**Your instructions**:
Your output should be exactly the lines from the one containing "delete | ołówek/fioletowy" through the final line of the following data, please, with no pictures.

**Given entries**:
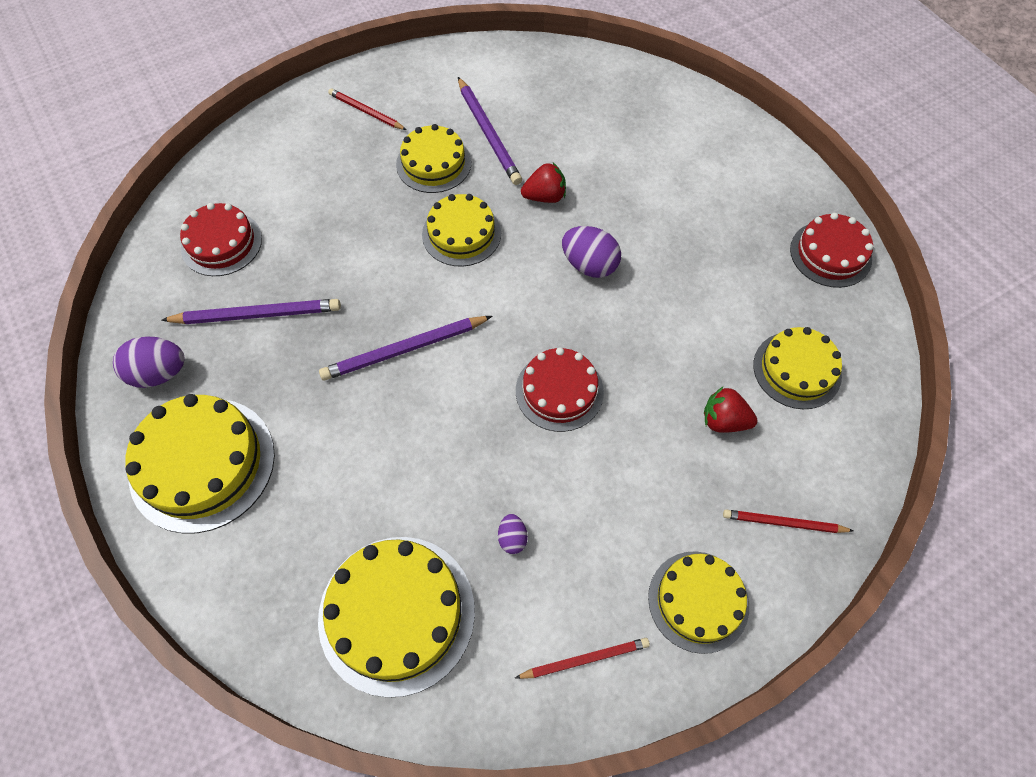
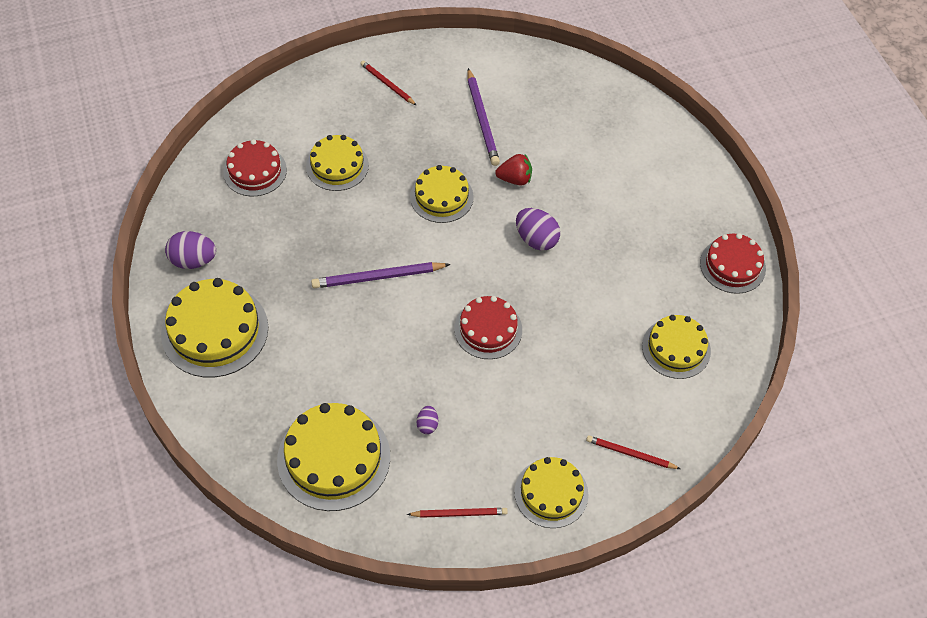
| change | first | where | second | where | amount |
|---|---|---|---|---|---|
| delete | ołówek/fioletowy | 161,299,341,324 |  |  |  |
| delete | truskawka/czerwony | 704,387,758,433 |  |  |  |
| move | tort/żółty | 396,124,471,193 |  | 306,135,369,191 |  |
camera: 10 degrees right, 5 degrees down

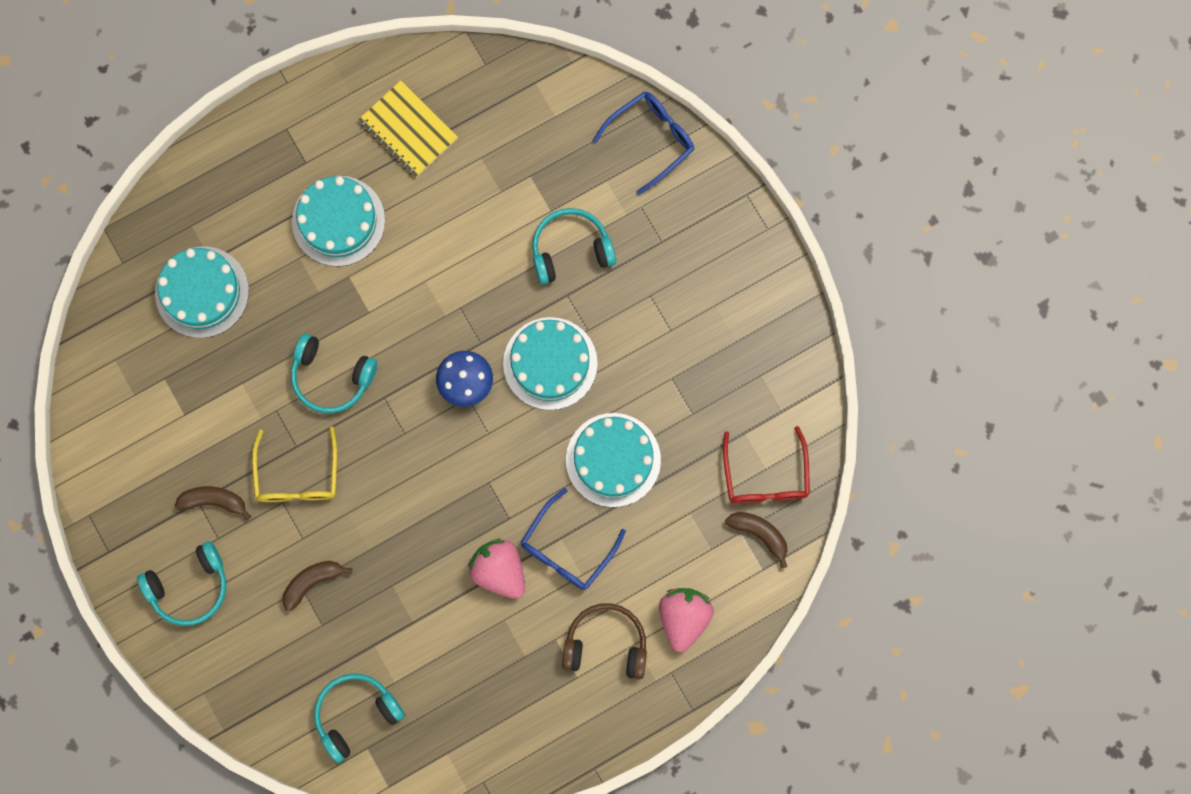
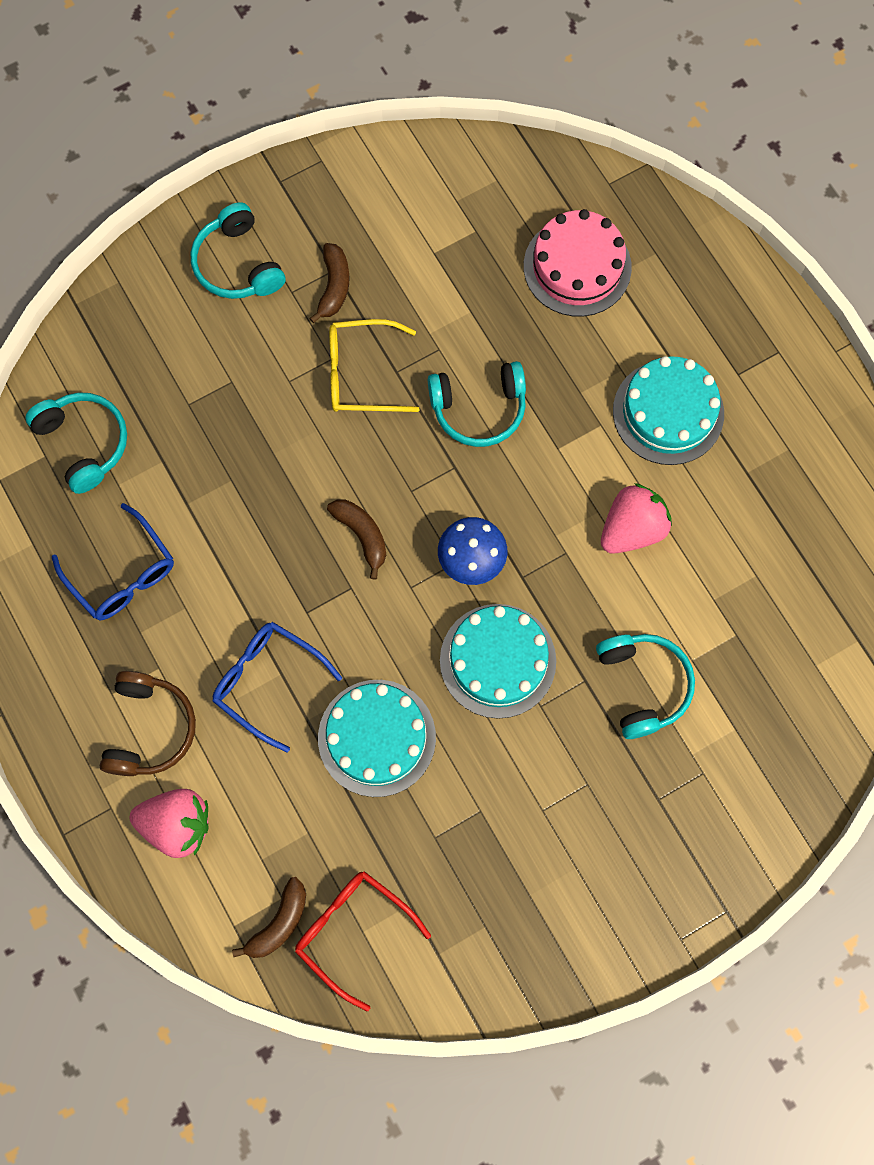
| change | first | where | second | where | amount |
|---|---|---|---|---|---|
| delete | zeszyt/żółty | 358,80,458,178 |  |  |  |
| move | banan/brązowy | 282,561,352,611 |  | 327,500,386,580 |  |
| move | truskawka/różowy | 468,538,525,599 |  | 601,483,672,554 |  |
| move | okulary/niebieski | 593,91,694,195 |  | 52,503,174,620 |  |
| recolor | tort/turkusowy | 155,246,249,338 | tort/różowy | 524,209,632,317 |  |
| rotate | słuchawki/turkusowy | 291,334,377,413 |  | 428,361,526,447 | 120 degrees counterclockwise |
| rotate | okulary/czerwony | 723,426,810,504 |  | 295,871,431,1011 | 45 degrees clockwise |
camera: 90 degrees right, 5 degrees down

**Answer below**:
| delete | ołówek/fioletowy | 161,299,341,324 |  |  |  |
| delete | truskawka/czerwony | 704,387,758,433 |  |  |  |
| move | tort/żółty | 396,124,471,193 |  | 306,135,369,191 |  |
camera: 10 degrees right, 5 degrees down

| change | first | where | second | where | amount |
|---|---|---|---|---|---|
| delete | zeszyt/żółty | 358,80,458,178 |  |  |  |
| move | banan/brązowy | 282,561,352,611 |  | 327,500,386,580 |  |
| move | truskawka/różowy | 468,538,525,599 |  | 601,483,672,554 |  |
| move | okulary/niebieski | 593,91,694,195 |  | 52,503,174,620 |  |
| recolor | tort/turkusowy | 155,246,249,338 | tort/różowy | 524,209,632,317 |  |
| rotate | słuchawki/turkusowy | 291,334,377,413 |  | 428,361,526,447 | 120 degrees counterclockwise |
| rotate | okulary/czerwony | 723,426,810,504 |  | 295,871,431,1011 | 45 degrees clockwise |
camera: 90 degrees right, 5 degrees down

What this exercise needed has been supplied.